▶ Task brief: The material below holds pictures; leave them out and reproduce exactly the lines from the one with "R14: 1.5k (+5V, NET8) -> 1.5k (+5V, NET1)" through the one with "T1: NPN 2N3904", inclusive.

■ ■ ■

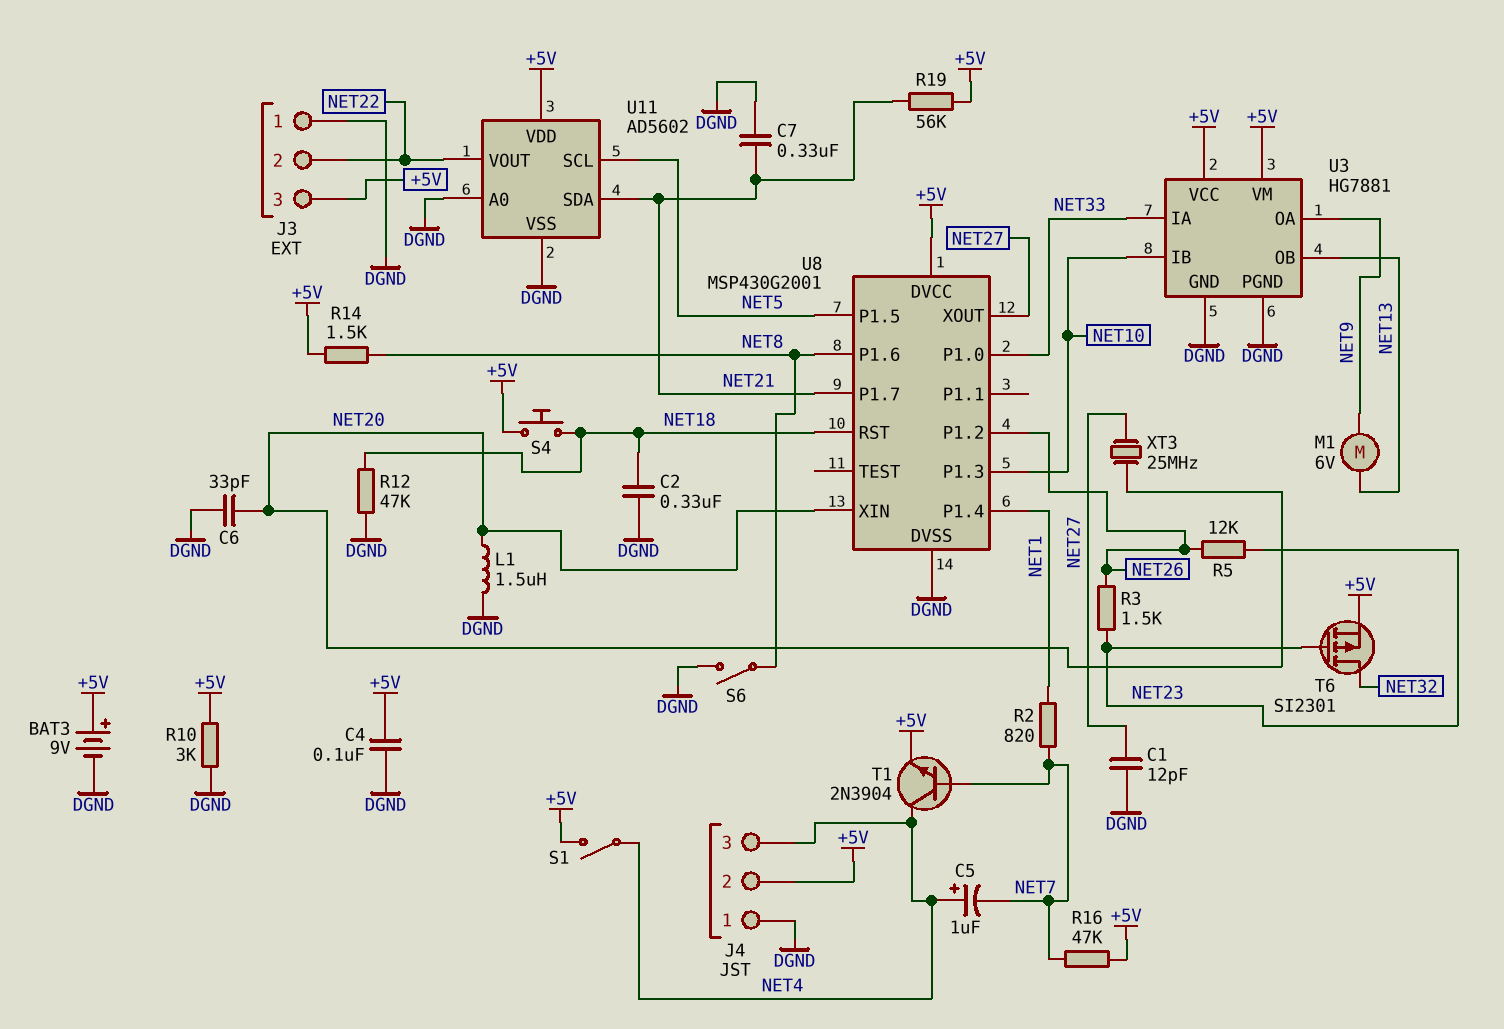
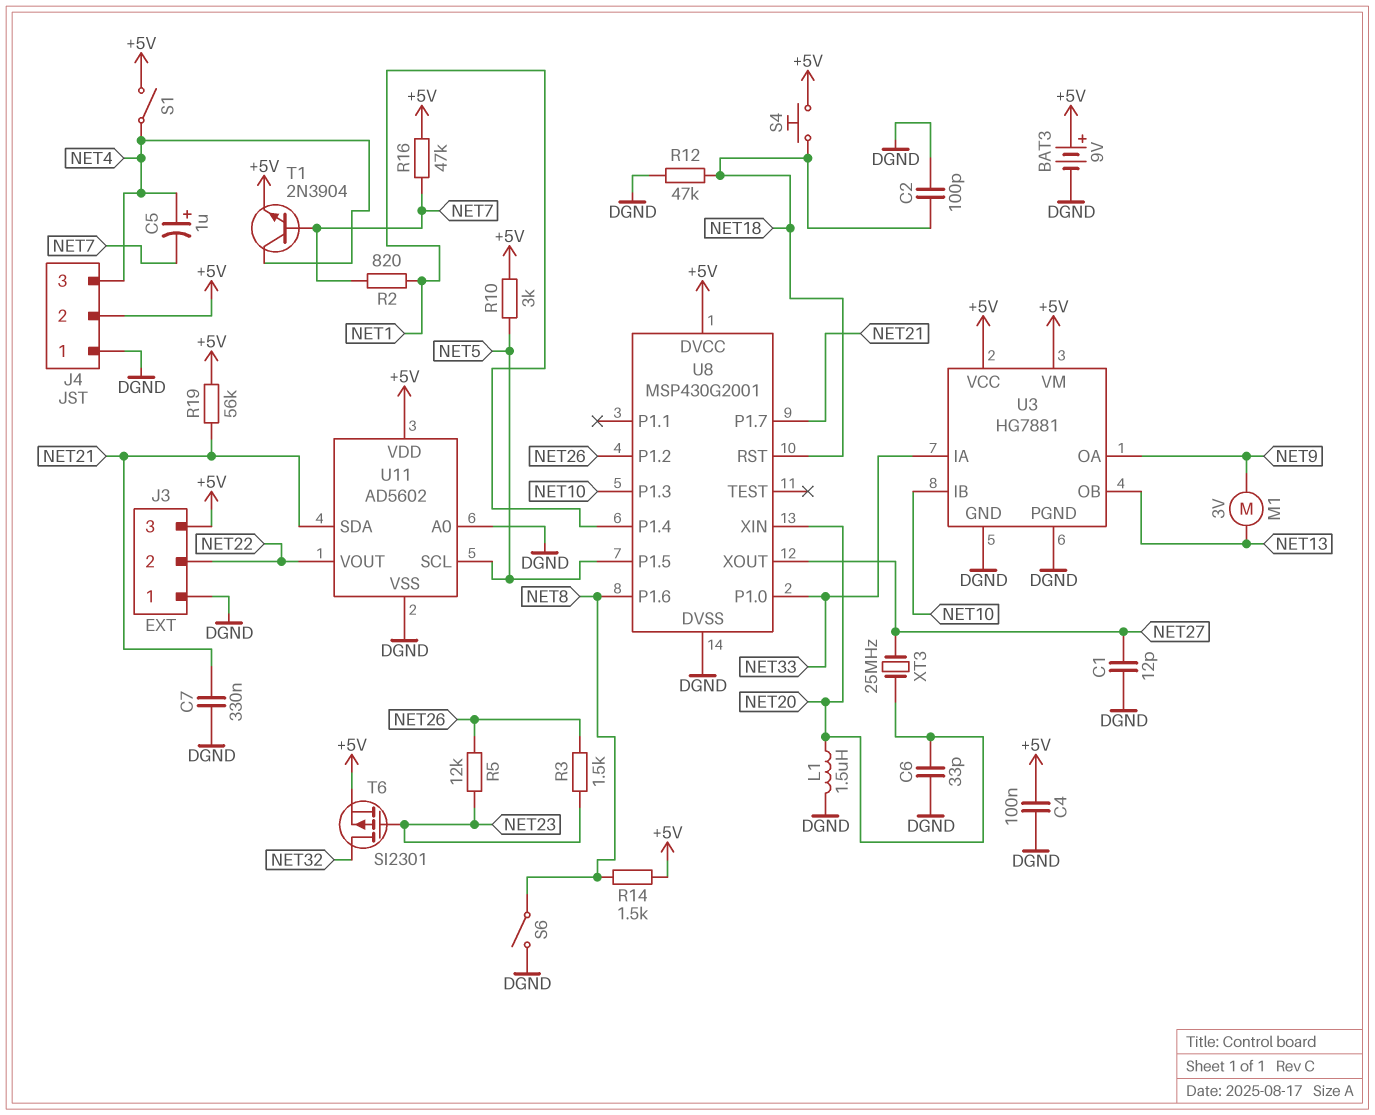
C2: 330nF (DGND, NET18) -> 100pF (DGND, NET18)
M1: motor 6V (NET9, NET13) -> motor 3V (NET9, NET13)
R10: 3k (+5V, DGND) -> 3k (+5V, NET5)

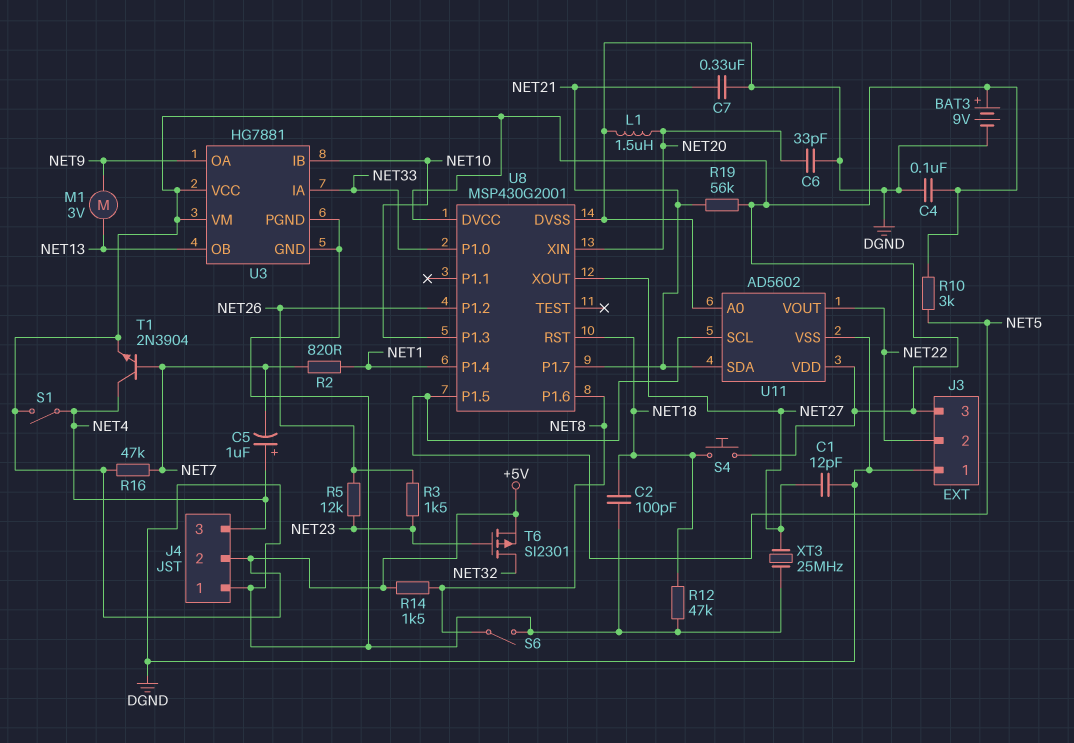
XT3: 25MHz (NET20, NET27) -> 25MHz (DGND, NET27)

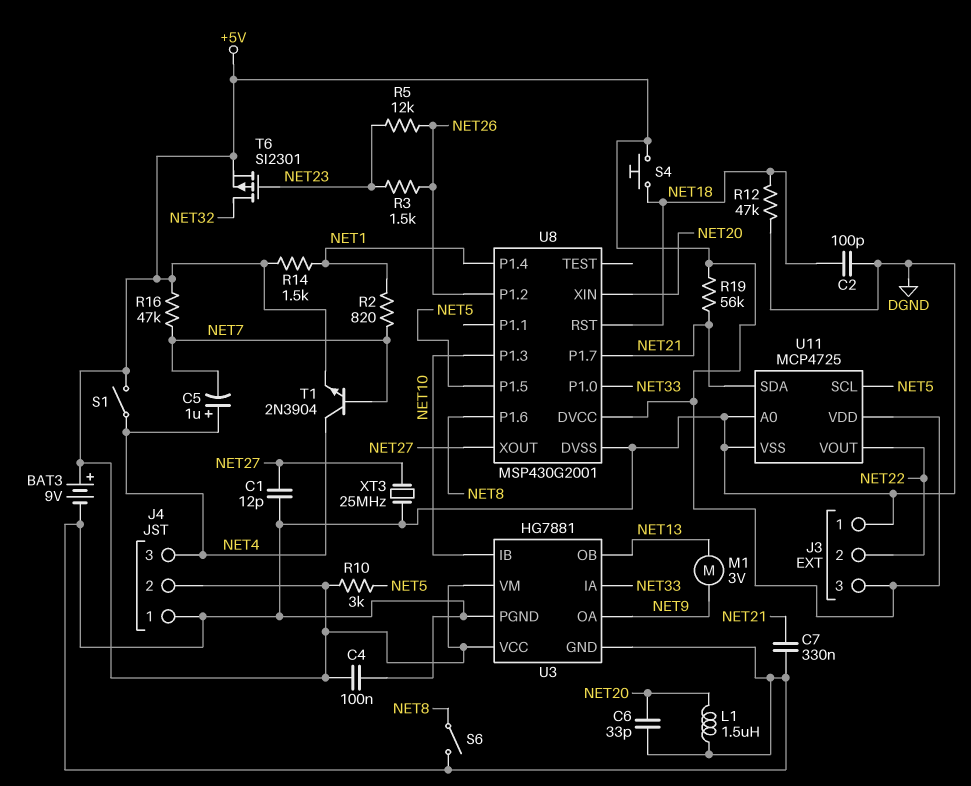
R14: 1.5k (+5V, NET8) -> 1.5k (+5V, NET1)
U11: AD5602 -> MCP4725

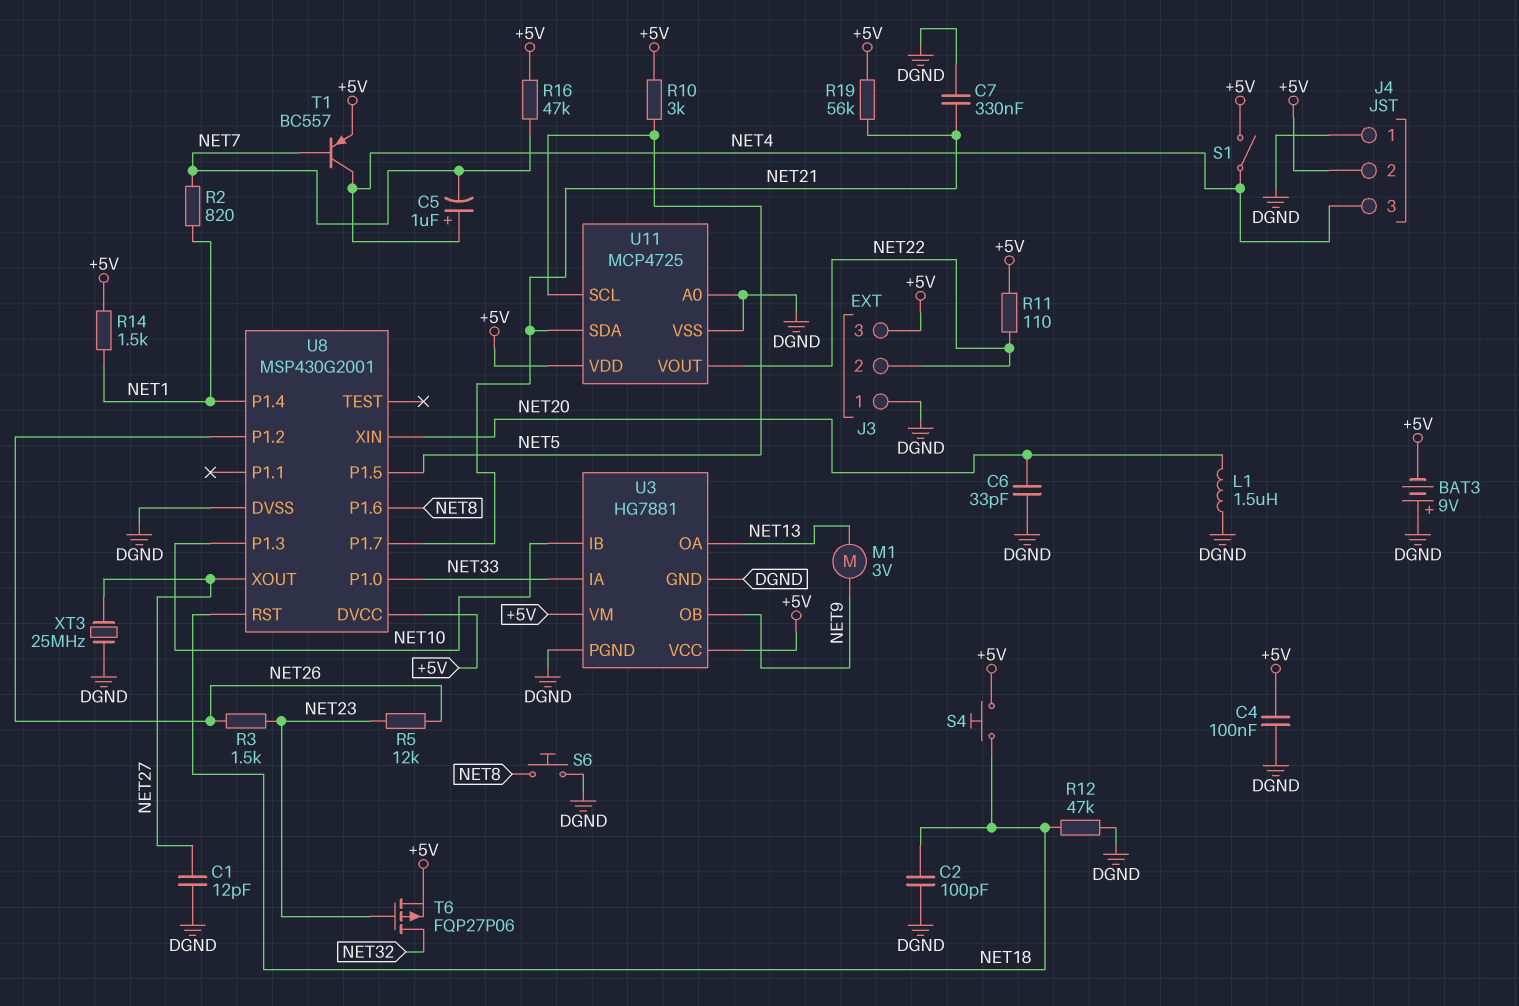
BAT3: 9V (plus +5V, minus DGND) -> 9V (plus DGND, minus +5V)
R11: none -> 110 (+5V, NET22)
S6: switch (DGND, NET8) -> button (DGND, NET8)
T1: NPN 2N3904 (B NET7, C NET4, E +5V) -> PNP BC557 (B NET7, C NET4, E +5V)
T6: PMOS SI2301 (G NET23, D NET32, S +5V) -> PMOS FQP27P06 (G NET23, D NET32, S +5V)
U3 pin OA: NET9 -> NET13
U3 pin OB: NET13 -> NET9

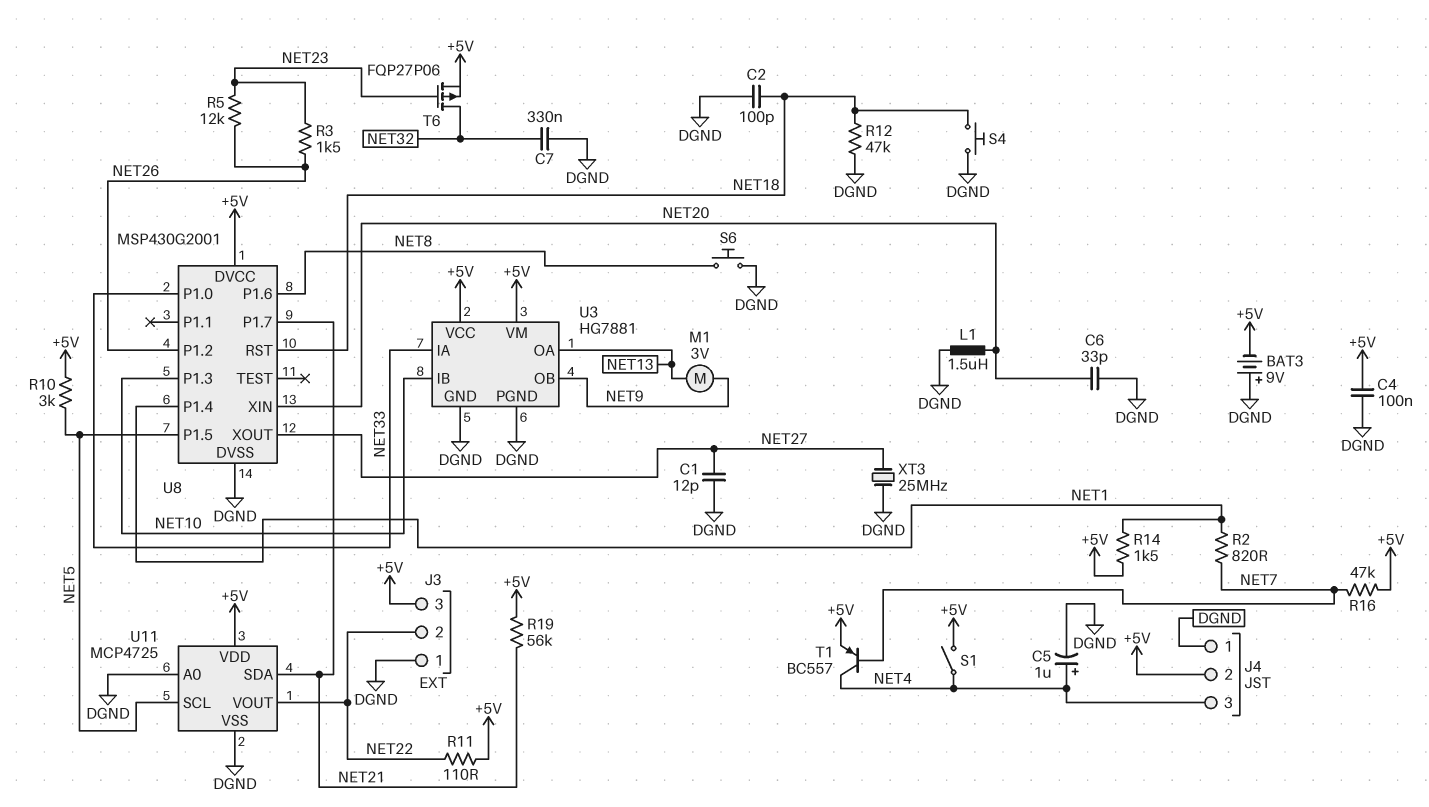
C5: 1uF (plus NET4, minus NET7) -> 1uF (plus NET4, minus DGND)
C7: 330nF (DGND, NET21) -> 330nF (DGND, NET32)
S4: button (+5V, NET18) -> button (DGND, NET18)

■ ■ ■

▶ Reply to the task:
R14: 1.5k (+5V, NET8) -> 1.5k (+5V, NET1)
U11: AD5602 -> MCP4725

BAT3: 9V (plus +5V, minus DGND) -> 9V (plus DGND, minus +5V)
R11: none -> 110 (+5V, NET22)
S6: switch (DGND, NET8) -> button (DGND, NET8)
T1: NPN 2N3904 (B NET7, C NET4, E +5V) -> PNP BC557 (B NET7, C NET4, E +5V)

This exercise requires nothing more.